_Instructions to follow_
Drop the pictures and repeat exactly from the "yellow brick E6:E8 level 2 -> none" line down to the last line of the entries below.

_Supplied material_

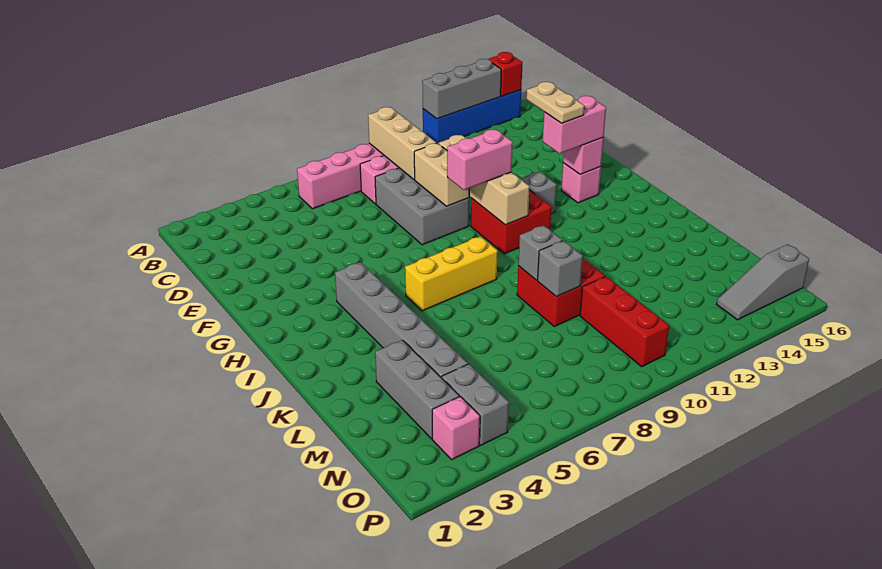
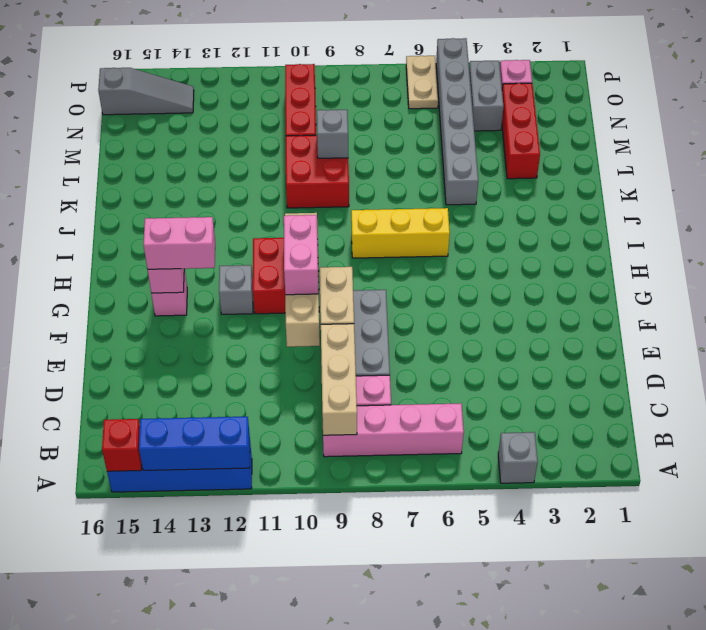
grey brick A12:A14 level 2 -> blue brick A12:A14 level 2
tan plate F13:G13 level 4 -> tan plate O6:P6 level 1
pink brick G9:G10 level 3 -> pink brick F10:G10 level 3
grey brick H4:M4 level 1 -> grey brick K5:P5 level 1
grey brick K9 level 2 -> grey brick A4 level 1
grey brick L3:N3 level 1 -> red brick L3:N3 level 1

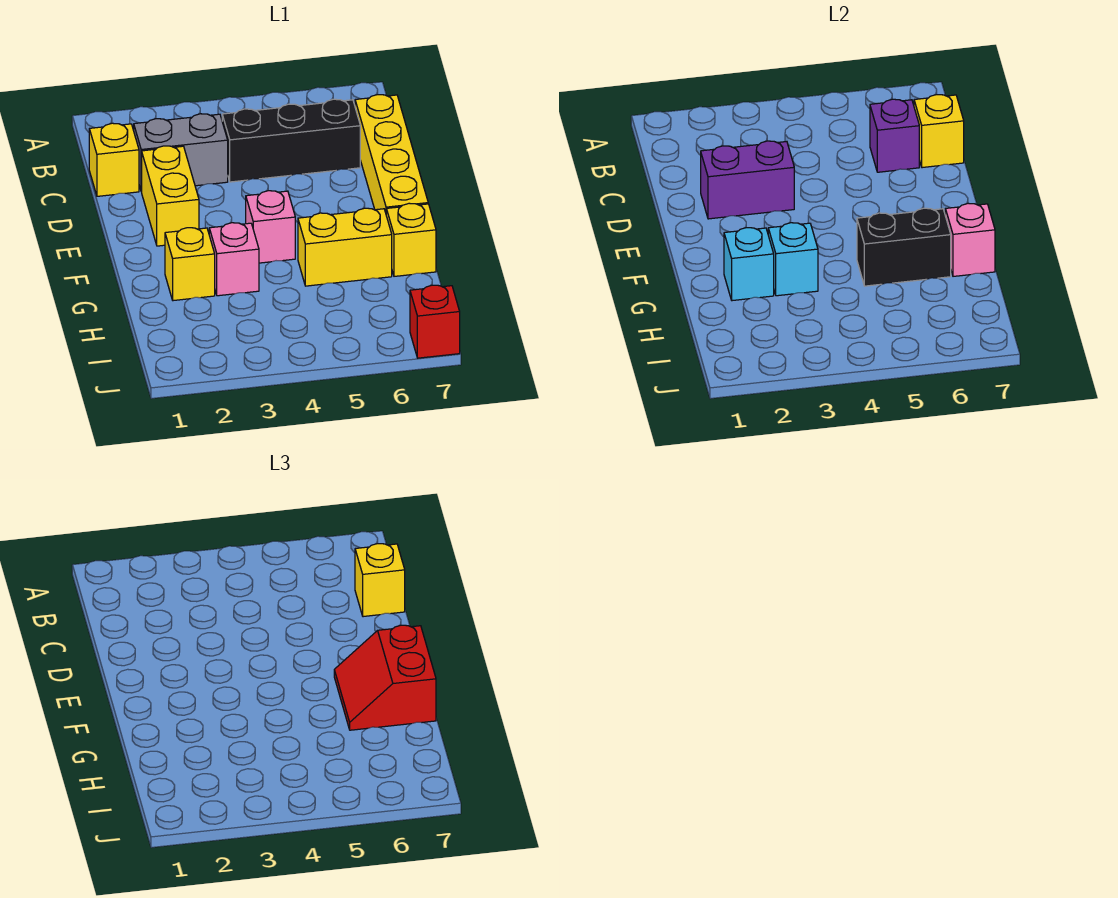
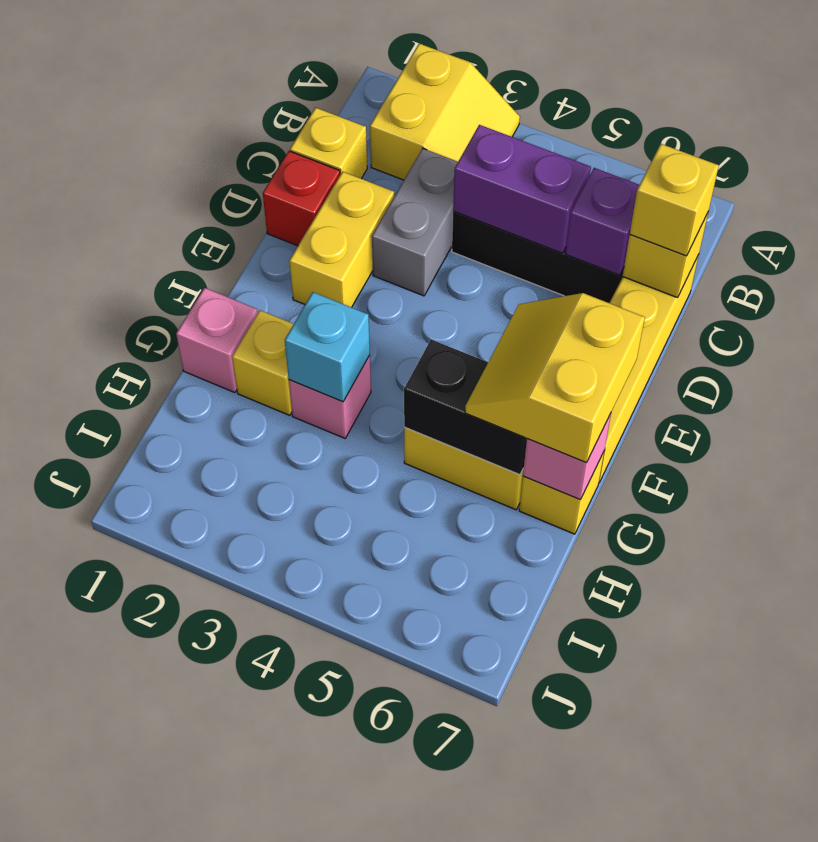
none -> yellow slope A2:B3 level 1 top 2
grey brick C2:C3 level 1 -> grey brick C3:D3 level 1
purple brick D2:D3 level 2 -> purple brick C4:C5 level 2
pink brick F4 level 1 -> pink brick G1 level 1
red slope F6:G7 level 3 top 7 -> yellow slope F6:G7 level 3 top 7
cyan brick G2 level 2 -> none
red brick J7 level 1 -> red brick D1 level 1

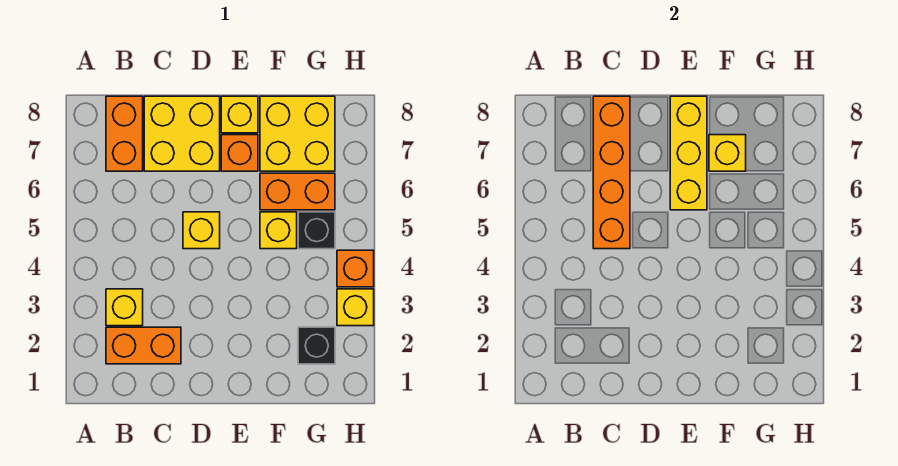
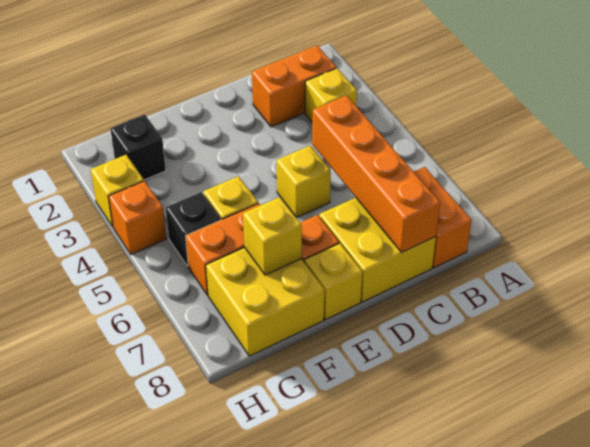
yellow brick E6:E8 level 2 -> none

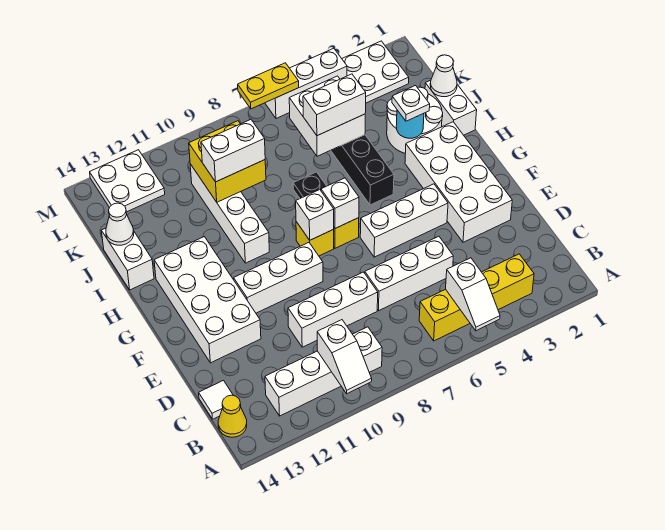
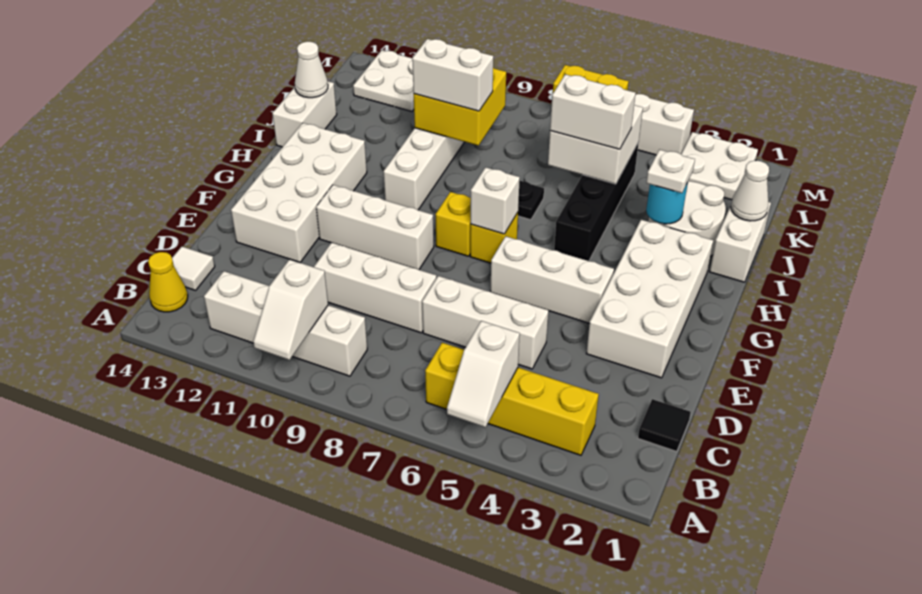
none -> black tile C1 level 1
white brick G8 level 2 -> none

_Your response_
yellow brick E6:E8 level 2 -> none

none -> black tile C1 level 1
white brick G8 level 2 -> none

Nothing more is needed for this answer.